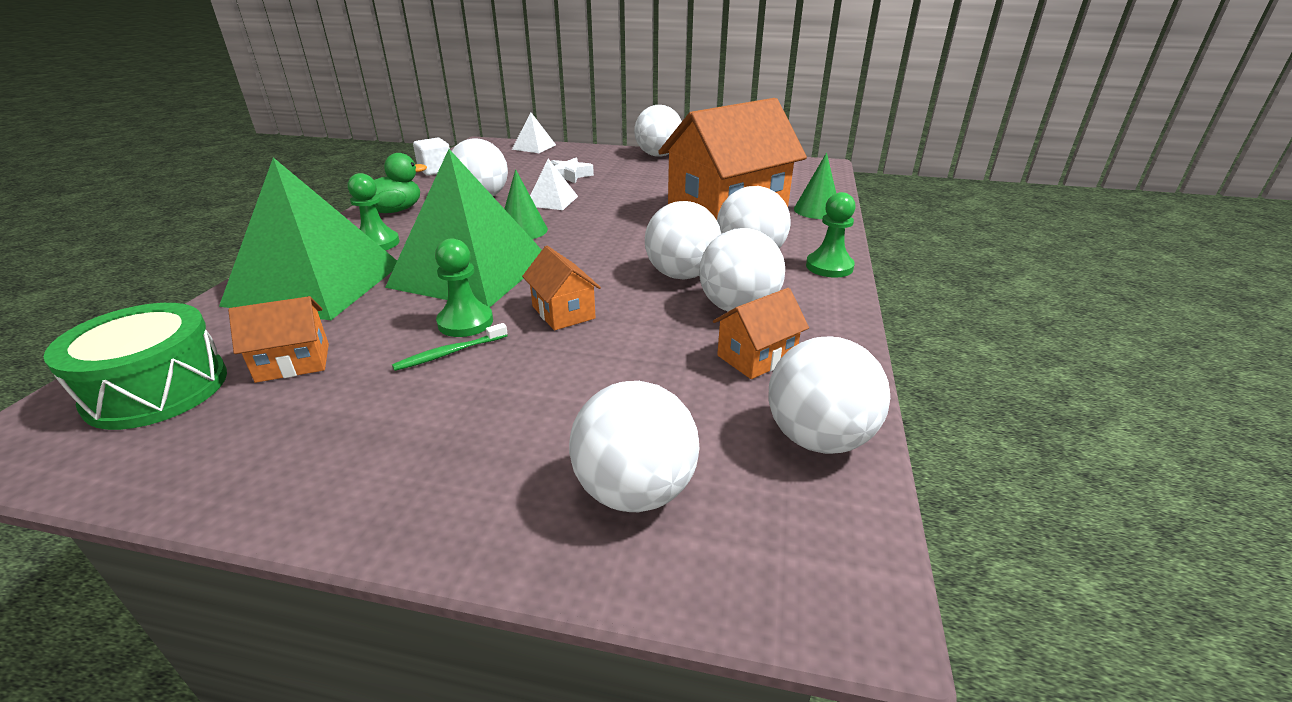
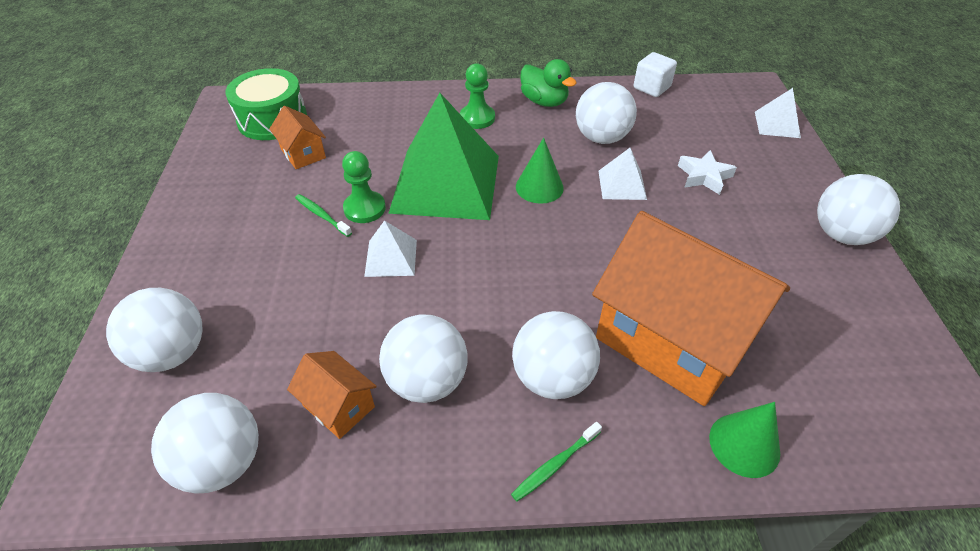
camera: 75 degrees right, 15 degrees up
(315, 283) = (403, 118): green pyramid -> none
(563, 312) = (391, 258): orange house -> white pyramid
(681, 275) = (485, 324): white ball -> none
(829, 267) = (555, 465): green pawn -> green toothbrush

### The task
Each line of the listing above that includes the word "pyramid" should be copied.

### Reply
(315, 283) = (403, 118): green pyramid -> none
(563, 312) = (391, 258): orange house -> white pyramid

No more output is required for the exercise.